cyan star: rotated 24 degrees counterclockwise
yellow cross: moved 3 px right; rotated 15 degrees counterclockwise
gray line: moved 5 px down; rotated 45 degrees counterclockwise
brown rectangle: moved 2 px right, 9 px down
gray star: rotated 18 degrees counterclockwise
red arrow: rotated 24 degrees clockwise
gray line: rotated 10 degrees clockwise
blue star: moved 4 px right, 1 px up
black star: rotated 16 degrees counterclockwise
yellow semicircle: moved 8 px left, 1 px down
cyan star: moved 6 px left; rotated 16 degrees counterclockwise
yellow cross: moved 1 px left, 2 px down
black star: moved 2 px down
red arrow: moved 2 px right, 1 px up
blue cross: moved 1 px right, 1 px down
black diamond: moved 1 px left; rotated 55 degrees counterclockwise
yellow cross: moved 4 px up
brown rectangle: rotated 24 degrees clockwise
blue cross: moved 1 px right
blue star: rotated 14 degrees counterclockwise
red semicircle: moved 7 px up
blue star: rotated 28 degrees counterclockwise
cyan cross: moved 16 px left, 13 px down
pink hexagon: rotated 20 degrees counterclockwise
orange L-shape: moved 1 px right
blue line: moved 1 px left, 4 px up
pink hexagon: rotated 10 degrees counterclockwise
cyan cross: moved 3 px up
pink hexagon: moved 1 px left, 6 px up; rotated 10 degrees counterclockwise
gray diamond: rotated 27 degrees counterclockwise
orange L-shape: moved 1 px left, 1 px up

> DIRECTIONS FOR THIS TASK
Reproduce the lines above in full, switching each occurrence of "pink hexagon" to "purple hexagon" and leaving everything else unchanged.

> COMPLETE OUTPUT
cyan star: rotated 24 degrees counterclockwise
yellow cross: moved 3 px right; rotated 15 degrees counterclockwise
gray line: moved 5 px down; rotated 45 degrees counterclockwise
brown rectangle: moved 2 px right, 9 px down
gray star: rotated 18 degrees counterclockwise
red arrow: rotated 24 degrees clockwise
gray line: rotated 10 degrees clockwise
blue star: moved 4 px right, 1 px up
black star: rotated 16 degrees counterclockwise
yellow semicircle: moved 8 px left, 1 px down
cyan star: moved 6 px left; rotated 16 degrees counterclockwise
yellow cross: moved 1 px left, 2 px down
black star: moved 2 px down
red arrow: moved 2 px right, 1 px up
blue cross: moved 1 px right, 1 px down
black diamond: moved 1 px left; rotated 55 degrees counterclockwise
yellow cross: moved 4 px up
brown rectangle: rotated 24 degrees clockwise
blue cross: moved 1 px right
blue star: rotated 14 degrees counterclockwise
red semicircle: moved 7 px up
blue star: rotated 28 degrees counterclockwise
cyan cross: moved 16 px left, 13 px down
purple hexagon: rotated 20 degrees counterclockwise
orange L-shape: moved 1 px right
blue line: moved 1 px left, 4 px up
purple hexagon: rotated 10 degrees counterclockwise
cyan cross: moved 3 px up
purple hexagon: moved 1 px left, 6 px up; rotated 10 degrees counterclockwise
gray diamond: rotated 27 degrees counterclockwise
orange L-shape: moved 1 px left, 1 px up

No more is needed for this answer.